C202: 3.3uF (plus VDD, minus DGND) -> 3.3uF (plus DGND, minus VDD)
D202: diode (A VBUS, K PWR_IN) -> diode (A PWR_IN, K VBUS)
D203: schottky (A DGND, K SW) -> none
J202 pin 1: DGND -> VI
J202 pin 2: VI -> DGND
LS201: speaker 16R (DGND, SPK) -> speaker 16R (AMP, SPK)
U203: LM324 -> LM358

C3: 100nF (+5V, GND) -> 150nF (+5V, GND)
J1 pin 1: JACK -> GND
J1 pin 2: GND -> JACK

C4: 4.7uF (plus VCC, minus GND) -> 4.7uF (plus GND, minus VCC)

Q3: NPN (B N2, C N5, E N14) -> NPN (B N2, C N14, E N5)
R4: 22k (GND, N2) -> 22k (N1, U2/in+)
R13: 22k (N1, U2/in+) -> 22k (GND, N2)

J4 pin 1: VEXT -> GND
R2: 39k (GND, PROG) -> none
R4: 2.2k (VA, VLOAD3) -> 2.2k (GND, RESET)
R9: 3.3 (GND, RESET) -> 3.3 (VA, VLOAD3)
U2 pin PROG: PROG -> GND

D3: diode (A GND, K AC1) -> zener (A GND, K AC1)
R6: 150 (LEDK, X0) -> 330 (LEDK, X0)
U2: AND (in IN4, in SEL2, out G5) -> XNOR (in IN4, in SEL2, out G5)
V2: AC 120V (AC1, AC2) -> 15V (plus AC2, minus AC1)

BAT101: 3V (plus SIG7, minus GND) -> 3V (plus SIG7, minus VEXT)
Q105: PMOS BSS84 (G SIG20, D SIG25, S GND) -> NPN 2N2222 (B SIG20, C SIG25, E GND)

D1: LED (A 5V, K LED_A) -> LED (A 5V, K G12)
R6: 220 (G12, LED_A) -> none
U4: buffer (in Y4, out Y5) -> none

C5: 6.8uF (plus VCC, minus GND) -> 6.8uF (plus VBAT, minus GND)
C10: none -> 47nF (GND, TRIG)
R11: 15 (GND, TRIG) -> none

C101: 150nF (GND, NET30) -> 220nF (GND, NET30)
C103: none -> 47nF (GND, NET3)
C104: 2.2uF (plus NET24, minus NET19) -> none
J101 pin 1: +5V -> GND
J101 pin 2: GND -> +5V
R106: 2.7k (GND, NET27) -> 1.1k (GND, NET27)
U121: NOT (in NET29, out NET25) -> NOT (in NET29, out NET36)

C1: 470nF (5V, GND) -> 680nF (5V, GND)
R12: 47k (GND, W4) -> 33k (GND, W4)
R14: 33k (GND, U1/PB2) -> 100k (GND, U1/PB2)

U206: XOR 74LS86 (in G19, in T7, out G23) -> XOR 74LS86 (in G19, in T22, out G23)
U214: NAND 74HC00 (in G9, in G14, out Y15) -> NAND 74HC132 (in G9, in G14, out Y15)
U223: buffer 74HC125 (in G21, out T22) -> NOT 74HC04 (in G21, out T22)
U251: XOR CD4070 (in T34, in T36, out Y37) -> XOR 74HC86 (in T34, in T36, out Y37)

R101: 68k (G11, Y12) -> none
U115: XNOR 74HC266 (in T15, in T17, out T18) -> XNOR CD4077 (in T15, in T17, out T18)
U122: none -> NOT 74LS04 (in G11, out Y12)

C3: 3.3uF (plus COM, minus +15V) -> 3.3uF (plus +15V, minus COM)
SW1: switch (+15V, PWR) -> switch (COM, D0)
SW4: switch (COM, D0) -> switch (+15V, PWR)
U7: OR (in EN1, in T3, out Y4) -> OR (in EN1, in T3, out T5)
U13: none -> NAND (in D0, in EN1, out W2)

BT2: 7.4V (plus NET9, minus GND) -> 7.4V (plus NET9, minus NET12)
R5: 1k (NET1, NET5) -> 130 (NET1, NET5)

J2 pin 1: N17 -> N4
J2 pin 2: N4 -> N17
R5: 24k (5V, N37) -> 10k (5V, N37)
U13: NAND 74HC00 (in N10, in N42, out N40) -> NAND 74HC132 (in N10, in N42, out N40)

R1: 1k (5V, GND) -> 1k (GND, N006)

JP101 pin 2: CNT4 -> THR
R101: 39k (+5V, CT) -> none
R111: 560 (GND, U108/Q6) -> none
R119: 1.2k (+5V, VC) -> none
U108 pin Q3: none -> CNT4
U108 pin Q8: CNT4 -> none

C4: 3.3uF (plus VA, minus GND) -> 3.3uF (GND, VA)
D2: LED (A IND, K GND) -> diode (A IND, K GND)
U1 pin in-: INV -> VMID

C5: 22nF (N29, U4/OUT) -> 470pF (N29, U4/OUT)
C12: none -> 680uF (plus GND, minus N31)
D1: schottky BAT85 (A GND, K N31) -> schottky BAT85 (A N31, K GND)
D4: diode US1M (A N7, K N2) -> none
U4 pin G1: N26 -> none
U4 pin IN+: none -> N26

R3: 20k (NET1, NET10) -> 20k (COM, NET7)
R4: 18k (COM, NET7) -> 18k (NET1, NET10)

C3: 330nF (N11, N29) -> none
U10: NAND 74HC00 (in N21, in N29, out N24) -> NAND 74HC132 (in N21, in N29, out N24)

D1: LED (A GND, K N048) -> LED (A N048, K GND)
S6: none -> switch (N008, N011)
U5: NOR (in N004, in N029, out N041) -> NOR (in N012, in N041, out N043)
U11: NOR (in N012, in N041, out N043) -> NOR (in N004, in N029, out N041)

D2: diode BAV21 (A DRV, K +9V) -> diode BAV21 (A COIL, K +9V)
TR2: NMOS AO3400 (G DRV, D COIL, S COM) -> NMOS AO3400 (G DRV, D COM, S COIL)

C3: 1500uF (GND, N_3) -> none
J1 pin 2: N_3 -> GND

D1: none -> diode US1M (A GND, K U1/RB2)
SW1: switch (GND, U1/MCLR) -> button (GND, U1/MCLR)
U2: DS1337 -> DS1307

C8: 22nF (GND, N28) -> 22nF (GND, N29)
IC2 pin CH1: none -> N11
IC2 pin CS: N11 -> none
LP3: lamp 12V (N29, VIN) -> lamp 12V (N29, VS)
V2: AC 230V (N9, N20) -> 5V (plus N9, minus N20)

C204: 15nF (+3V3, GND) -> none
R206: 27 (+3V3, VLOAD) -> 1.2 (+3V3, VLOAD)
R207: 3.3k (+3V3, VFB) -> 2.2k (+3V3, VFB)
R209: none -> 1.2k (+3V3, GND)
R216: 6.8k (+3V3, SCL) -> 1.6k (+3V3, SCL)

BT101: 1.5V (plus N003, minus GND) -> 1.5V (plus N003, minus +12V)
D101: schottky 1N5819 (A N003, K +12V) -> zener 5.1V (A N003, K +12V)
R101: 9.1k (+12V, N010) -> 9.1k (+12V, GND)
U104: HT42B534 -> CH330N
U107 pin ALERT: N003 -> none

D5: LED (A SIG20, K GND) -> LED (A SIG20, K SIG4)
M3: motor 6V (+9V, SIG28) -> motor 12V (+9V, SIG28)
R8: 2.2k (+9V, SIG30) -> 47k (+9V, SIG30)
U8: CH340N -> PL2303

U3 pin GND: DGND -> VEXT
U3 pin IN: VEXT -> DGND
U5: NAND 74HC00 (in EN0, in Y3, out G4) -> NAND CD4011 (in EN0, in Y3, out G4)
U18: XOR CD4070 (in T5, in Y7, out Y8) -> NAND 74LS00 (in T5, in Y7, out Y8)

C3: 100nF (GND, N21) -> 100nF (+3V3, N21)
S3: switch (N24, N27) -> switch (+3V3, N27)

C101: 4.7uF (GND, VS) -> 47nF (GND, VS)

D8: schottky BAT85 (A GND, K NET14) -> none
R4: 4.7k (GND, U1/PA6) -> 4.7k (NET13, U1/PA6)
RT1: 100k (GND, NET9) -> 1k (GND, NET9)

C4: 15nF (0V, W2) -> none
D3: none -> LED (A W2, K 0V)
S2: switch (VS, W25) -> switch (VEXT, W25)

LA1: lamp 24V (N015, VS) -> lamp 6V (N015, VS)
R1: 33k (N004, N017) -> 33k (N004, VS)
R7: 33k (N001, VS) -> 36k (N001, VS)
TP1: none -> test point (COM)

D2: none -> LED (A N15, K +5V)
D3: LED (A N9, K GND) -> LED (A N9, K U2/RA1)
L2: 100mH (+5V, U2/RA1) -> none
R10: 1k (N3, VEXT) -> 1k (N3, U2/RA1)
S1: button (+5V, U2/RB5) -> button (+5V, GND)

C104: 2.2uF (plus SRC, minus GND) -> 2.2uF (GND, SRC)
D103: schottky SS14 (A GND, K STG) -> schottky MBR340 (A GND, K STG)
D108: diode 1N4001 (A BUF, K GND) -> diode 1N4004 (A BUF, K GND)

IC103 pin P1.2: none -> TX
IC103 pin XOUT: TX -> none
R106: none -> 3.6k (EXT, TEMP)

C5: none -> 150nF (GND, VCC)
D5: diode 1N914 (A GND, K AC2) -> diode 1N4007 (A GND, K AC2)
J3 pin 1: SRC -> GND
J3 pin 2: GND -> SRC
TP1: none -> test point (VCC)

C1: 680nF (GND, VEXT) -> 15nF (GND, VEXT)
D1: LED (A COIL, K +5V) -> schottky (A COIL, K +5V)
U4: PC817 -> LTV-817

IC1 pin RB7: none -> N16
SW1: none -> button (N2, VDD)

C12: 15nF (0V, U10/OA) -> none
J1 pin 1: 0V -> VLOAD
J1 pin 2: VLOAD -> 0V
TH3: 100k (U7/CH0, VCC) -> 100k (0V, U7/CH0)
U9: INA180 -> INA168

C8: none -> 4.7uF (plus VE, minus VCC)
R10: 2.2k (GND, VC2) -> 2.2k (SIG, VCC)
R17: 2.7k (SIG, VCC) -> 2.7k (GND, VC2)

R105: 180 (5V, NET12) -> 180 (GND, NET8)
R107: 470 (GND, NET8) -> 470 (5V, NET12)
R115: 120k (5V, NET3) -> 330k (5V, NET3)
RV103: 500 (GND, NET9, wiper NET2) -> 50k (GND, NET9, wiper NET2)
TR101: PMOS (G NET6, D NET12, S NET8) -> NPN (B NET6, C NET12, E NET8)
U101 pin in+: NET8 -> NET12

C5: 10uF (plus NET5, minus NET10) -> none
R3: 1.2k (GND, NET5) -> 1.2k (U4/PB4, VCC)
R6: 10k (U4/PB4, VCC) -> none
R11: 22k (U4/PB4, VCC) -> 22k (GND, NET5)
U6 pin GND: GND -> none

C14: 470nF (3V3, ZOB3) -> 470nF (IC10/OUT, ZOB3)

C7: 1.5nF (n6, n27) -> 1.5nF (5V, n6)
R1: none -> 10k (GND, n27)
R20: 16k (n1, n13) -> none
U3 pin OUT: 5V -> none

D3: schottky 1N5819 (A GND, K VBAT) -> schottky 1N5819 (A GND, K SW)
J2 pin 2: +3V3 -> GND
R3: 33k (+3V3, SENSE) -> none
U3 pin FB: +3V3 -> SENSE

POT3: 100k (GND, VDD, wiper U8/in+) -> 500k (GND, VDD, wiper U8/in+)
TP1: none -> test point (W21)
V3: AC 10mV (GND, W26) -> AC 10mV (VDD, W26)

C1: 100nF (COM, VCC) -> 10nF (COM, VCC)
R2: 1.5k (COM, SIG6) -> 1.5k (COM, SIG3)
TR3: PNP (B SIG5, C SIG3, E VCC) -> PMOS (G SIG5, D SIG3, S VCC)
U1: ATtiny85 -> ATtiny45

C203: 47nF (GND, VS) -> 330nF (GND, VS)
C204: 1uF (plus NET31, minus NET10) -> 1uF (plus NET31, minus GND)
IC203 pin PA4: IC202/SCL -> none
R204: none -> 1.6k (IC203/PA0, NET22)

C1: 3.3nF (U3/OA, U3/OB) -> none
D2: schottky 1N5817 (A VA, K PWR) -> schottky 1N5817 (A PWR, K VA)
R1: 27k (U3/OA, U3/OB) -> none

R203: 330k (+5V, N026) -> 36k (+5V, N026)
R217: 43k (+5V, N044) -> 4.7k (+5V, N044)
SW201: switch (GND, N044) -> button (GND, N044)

▶ **WORK ORDER**
As listed above, the lines from the line with "R206: 27 (+3V3, VLOAD) -> 1.2 (+3V3, VLOAD)" to the line with "S2: switch (VS, W25) -> switch (VEXT, W25)" are to be echoed exactly, with both ends included and nothing added.

▶ **EXPECTED ANSWER**
R206: 27 (+3V3, VLOAD) -> 1.2 (+3V3, VLOAD)
R207: 3.3k (+3V3, VFB) -> 2.2k (+3V3, VFB)
R209: none -> 1.2k (+3V3, GND)
R216: 6.8k (+3V3, SCL) -> 1.6k (+3V3, SCL)

BT101: 1.5V (plus N003, minus GND) -> 1.5V (plus N003, minus +12V)
D101: schottky 1N5819 (A N003, K +12V) -> zener 5.1V (A N003, K +12V)
R101: 9.1k (+12V, N010) -> 9.1k (+12V, GND)
U104: HT42B534 -> CH330N
U107 pin ALERT: N003 -> none

D5: LED (A SIG20, K GND) -> LED (A SIG20, K SIG4)
M3: motor 6V (+9V, SIG28) -> motor 12V (+9V, SIG28)
R8: 2.2k (+9V, SIG30) -> 47k (+9V, SIG30)
U8: CH340N -> PL2303

U3 pin GND: DGND -> VEXT
U3 pin IN: VEXT -> DGND
U5: NAND 74HC00 (in EN0, in Y3, out G4) -> NAND CD4011 (in EN0, in Y3, out G4)
U18: XOR CD4070 (in T5, in Y7, out Y8) -> NAND 74LS00 (in T5, in Y7, out Y8)

C3: 100nF (GND, N21) -> 100nF (+3V3, N21)
S3: switch (N24, N27) -> switch (+3V3, N27)

C101: 4.7uF (GND, VS) -> 47nF (GND, VS)

D8: schottky BAT85 (A GND, K NET14) -> none
R4: 4.7k (GND, U1/PA6) -> 4.7k (NET13, U1/PA6)
RT1: 100k (GND, NET9) -> 1k (GND, NET9)

C4: 15nF (0V, W2) -> none
D3: none -> LED (A W2, K 0V)
S2: switch (VS, W25) -> switch (VEXT, W25)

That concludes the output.